Short exercise:
Identify each line below that contains the string "alto", and copy every such line in full.

Stored data entries
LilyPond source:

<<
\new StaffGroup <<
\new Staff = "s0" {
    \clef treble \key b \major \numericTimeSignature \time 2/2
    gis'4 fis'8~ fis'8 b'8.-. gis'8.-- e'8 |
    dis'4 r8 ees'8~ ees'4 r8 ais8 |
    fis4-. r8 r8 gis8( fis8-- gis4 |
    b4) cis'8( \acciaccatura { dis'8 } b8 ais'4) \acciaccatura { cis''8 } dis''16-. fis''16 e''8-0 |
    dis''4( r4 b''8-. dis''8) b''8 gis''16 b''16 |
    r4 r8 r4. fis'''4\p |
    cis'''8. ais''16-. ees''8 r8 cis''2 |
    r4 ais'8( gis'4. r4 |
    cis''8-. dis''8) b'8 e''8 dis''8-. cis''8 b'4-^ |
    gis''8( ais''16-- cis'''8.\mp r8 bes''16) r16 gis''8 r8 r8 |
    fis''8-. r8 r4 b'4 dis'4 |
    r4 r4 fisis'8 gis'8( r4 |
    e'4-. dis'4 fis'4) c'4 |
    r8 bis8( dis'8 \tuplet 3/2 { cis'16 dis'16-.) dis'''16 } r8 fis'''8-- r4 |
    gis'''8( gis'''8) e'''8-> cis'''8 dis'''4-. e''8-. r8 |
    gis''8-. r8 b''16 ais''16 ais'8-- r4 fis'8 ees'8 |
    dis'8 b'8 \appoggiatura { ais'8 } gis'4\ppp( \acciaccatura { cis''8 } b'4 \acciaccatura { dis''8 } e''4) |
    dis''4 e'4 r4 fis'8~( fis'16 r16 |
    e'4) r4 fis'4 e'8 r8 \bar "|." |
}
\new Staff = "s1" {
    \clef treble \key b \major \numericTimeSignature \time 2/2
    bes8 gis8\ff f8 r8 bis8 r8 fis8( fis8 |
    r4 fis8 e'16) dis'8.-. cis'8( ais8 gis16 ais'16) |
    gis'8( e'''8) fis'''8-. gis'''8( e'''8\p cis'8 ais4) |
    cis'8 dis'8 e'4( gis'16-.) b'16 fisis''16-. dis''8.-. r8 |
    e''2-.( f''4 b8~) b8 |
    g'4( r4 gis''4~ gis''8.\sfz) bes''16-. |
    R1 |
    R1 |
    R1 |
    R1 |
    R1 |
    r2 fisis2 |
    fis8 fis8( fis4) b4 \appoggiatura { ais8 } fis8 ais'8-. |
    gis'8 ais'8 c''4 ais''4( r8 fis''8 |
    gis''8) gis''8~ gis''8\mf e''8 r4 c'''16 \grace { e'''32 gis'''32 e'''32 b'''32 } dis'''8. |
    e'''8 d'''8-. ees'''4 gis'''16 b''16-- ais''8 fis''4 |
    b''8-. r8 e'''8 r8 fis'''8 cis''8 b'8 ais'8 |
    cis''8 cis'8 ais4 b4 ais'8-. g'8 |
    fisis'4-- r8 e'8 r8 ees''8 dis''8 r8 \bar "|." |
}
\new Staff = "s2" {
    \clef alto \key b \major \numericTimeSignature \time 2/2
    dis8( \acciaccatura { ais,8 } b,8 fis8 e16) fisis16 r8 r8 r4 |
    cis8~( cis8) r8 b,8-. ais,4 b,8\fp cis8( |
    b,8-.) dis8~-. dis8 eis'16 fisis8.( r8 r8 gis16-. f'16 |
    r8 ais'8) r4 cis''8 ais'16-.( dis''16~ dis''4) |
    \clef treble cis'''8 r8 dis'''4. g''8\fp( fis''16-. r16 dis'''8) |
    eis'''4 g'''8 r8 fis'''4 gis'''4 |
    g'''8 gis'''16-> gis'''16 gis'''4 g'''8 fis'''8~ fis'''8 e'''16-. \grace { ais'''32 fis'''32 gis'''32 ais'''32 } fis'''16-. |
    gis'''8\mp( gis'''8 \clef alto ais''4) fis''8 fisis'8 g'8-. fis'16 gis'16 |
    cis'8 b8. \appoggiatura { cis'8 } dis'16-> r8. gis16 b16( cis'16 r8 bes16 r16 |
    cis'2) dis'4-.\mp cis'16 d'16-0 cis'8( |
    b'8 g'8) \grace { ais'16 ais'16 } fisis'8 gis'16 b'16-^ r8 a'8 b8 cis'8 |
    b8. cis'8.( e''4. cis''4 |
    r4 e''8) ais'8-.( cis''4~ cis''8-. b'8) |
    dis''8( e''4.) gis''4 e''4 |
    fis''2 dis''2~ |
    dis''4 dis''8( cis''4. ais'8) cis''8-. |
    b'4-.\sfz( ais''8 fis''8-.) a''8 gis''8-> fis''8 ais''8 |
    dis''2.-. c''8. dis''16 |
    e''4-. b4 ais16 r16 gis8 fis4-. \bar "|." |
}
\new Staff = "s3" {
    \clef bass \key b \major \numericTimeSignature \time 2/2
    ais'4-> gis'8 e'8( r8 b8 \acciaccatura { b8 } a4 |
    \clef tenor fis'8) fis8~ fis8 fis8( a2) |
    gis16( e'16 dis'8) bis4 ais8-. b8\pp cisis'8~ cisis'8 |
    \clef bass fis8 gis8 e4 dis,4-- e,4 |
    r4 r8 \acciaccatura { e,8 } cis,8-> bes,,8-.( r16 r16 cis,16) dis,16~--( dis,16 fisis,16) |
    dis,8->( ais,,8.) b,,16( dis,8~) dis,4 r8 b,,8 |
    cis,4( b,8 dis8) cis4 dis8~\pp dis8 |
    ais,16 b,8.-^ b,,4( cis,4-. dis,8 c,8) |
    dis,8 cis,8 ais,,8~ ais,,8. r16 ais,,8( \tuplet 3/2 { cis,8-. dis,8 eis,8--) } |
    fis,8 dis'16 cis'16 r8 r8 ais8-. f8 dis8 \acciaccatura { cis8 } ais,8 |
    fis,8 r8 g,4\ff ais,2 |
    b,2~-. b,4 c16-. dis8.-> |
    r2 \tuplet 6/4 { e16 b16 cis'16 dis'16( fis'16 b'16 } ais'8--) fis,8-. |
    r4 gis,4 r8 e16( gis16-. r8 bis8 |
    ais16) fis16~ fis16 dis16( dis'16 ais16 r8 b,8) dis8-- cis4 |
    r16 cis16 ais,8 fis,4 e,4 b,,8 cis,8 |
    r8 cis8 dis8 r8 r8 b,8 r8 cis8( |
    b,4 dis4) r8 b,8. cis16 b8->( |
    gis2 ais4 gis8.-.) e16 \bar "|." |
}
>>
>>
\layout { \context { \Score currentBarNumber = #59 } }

Full response:
    \clef alto \key b \major \numericTimeSignature \time 2/2
    gis'''8\mp( gis'''8 \clef alto ais''4) fis''8 fisis'8 g'8-. fis'16 gis'16 |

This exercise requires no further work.